Exercise prompt -
Extract the lines beginning at the one that holds "camera: 30 degrees right, 20 degrees down" and ending at the final line of the material below, keeping them exact and leaving out all pictures.

Records for this exercise -

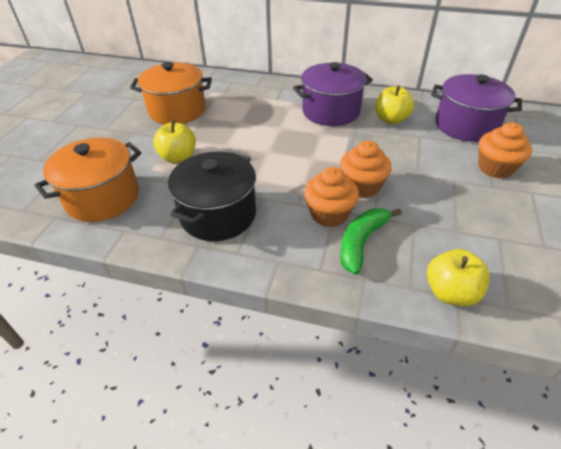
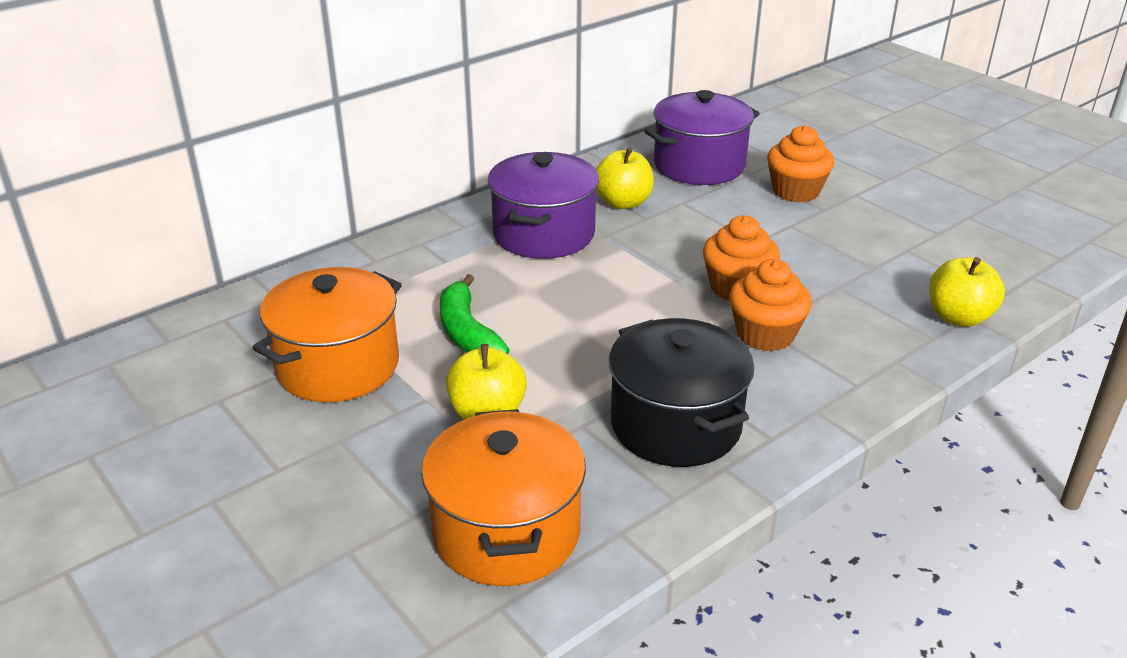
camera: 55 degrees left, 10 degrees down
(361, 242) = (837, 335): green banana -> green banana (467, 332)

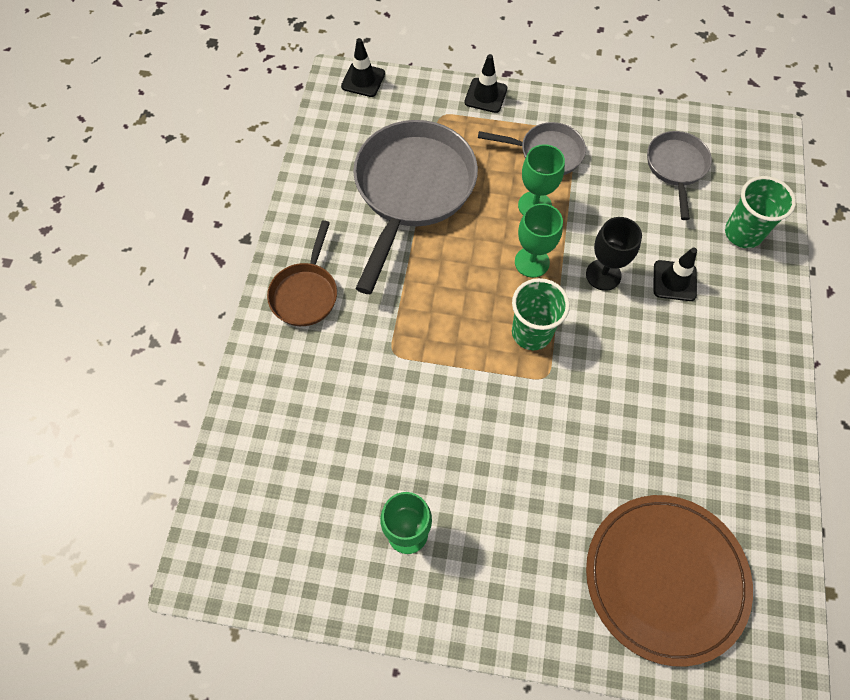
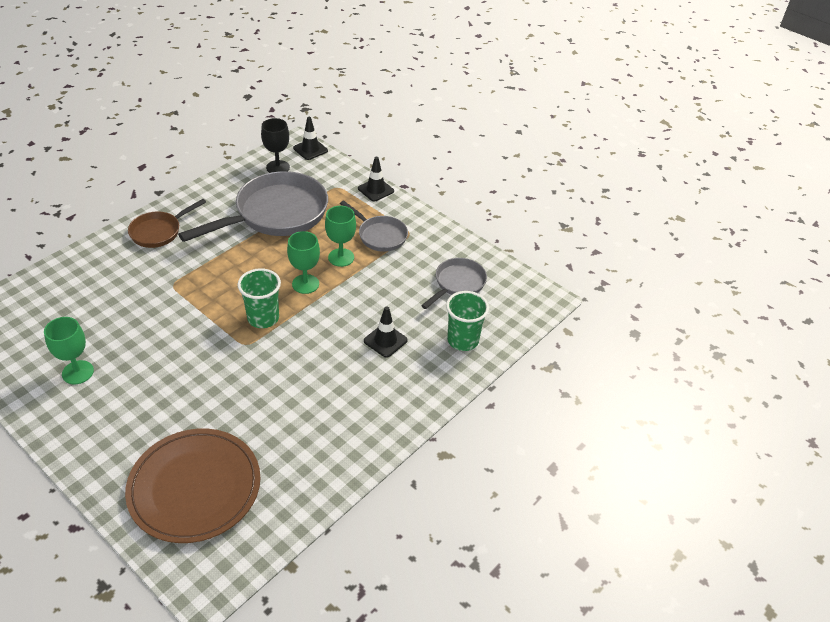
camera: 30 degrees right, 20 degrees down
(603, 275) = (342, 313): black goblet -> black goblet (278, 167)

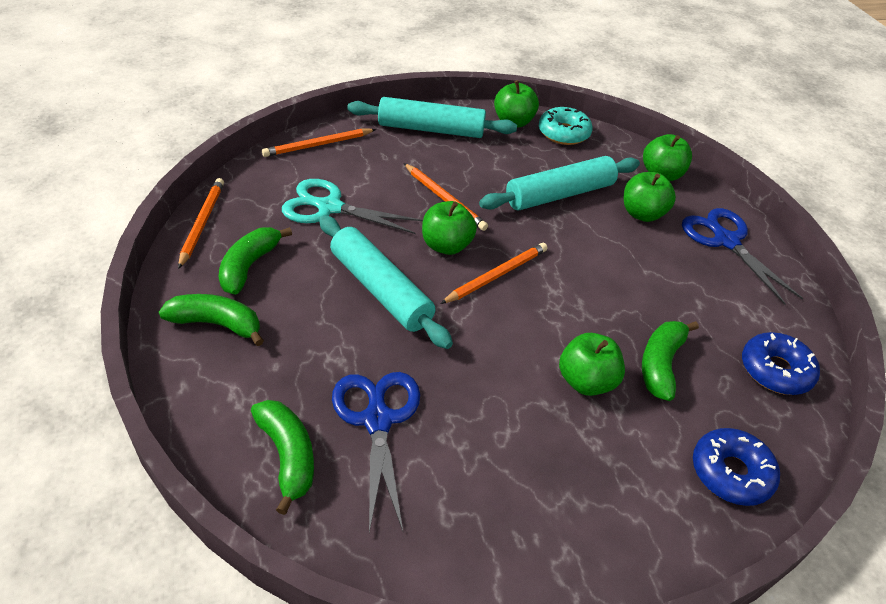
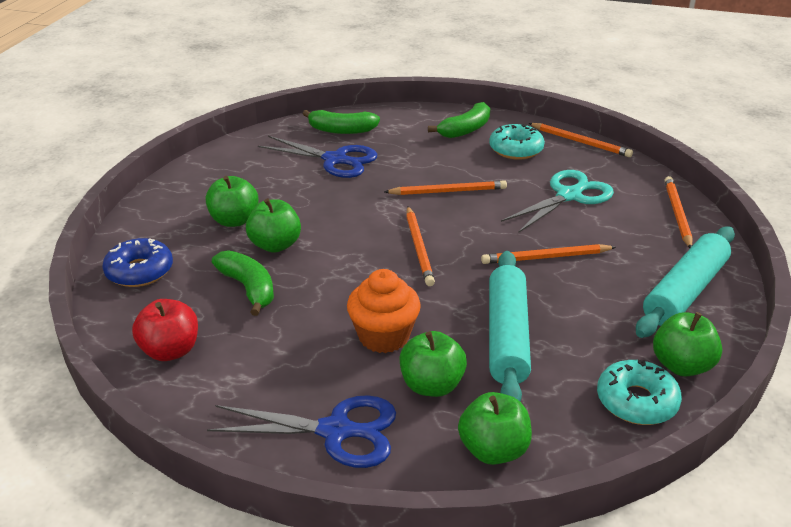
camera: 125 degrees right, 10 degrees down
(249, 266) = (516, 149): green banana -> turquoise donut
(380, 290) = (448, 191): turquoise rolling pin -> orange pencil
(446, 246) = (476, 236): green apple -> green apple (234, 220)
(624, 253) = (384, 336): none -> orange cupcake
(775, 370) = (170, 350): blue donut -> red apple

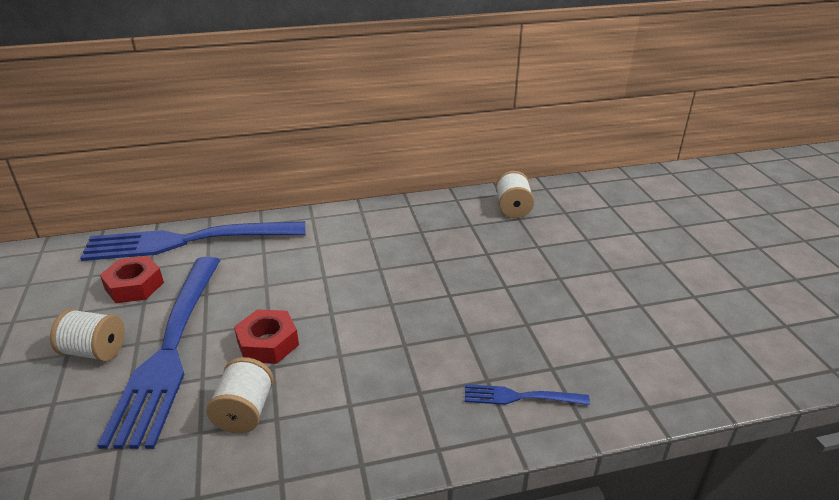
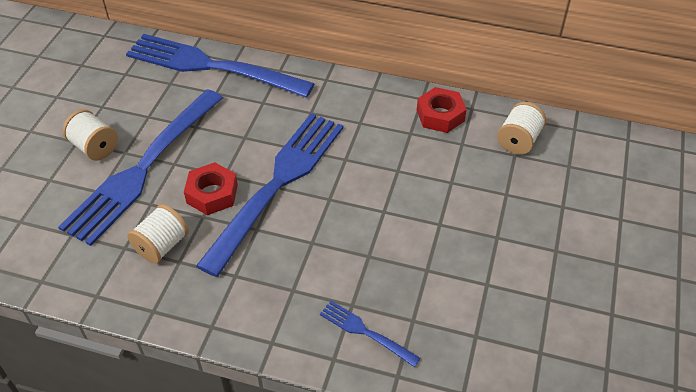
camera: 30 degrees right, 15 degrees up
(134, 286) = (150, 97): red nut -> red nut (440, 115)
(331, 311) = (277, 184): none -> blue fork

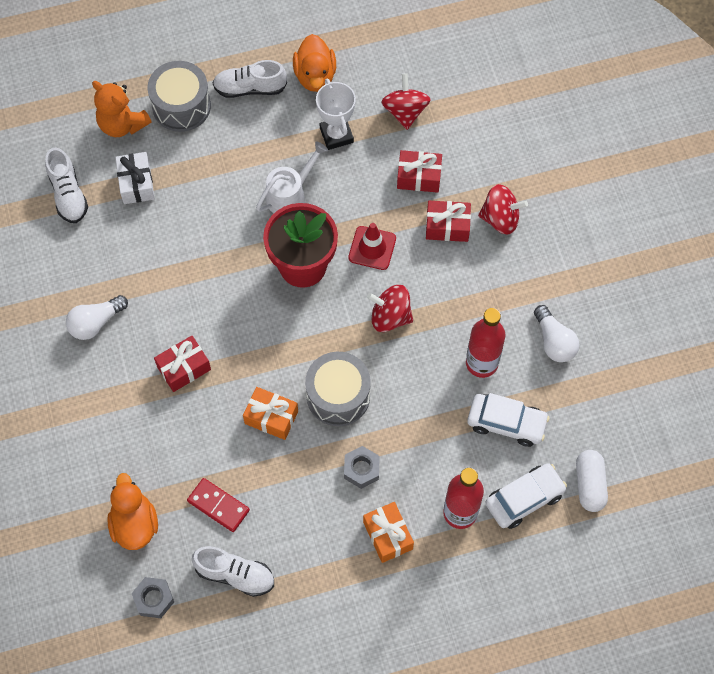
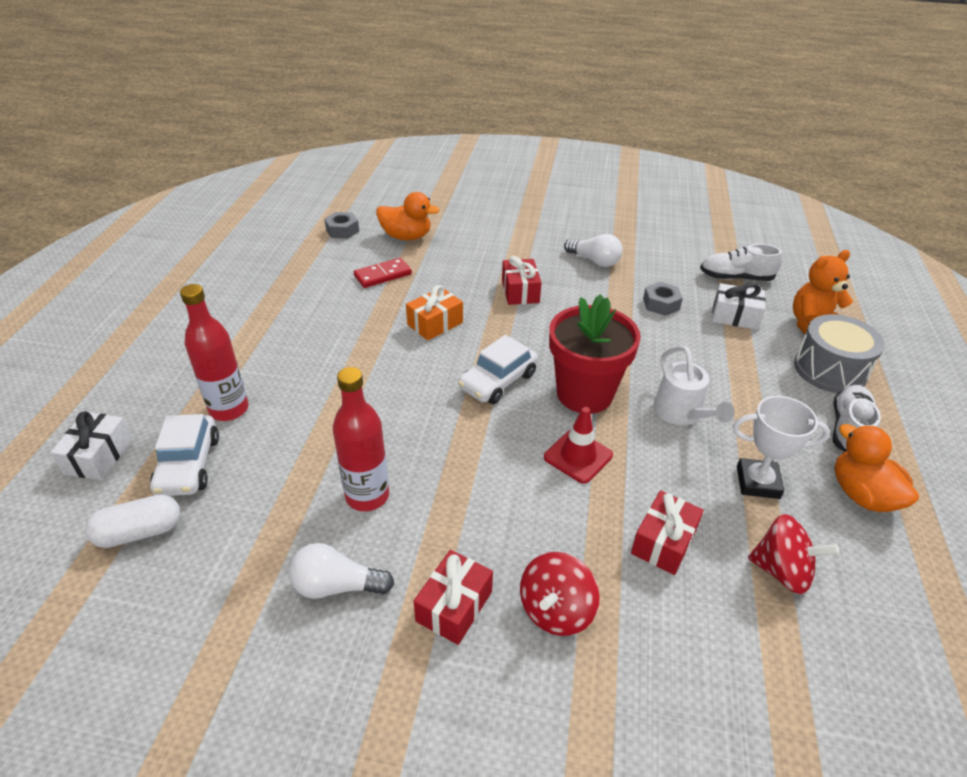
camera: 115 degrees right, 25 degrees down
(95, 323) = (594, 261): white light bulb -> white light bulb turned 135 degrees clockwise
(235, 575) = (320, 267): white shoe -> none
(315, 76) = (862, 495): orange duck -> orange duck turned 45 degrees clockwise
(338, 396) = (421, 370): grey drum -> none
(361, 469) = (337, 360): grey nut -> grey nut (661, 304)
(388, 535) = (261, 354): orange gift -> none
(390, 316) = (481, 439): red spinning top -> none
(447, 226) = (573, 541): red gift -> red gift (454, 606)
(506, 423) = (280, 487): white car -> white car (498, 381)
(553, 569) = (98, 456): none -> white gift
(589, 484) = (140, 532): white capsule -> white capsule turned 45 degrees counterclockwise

Answer for the task -
camera: 30 degrees right, 20 degrees down
(603, 275) = (342, 313): black goblet -> black goblet (278, 167)

camera: 125 degrees right, 10 degrees down
(249, 266) = (516, 149): green banana -> turquoise donut
(380, 290) = (448, 191): turquoise rolling pin -> orange pencil
(446, 246) = (476, 236): green apple -> green apple (234, 220)
(624, 253) = (384, 336): none -> orange cupcake
(775, 370) = (170, 350): blue donut -> red apple

camera: 30 degrees right, 15 degrees up
(134, 286) = (150, 97): red nut -> red nut (440, 115)
(331, 311) = (277, 184): none -> blue fork

camera: 115 degrees right, 25 degrees down
(95, 323) = (594, 261): white light bulb -> white light bulb turned 135 degrees clockwise
(235, 575) = (320, 267): white shoe -> none
(315, 76) = (862, 495): orange duck -> orange duck turned 45 degrees clockwise
(338, 396) = (421, 370): grey drum -> none
(361, 469) = (337, 360): grey nut -> grey nut (661, 304)
(388, 535) = (261, 354): orange gift -> none
(390, 316) = (481, 439): red spinning top -> none
(447, 226) = (573, 541): red gift -> red gift (454, 606)
(506, 423) = (280, 487): white car -> white car (498, 381)
(553, 569) = (98, 456): none -> white gift
(589, 484) = (140, 532): white capsule -> white capsule turned 45 degrees counterclockwise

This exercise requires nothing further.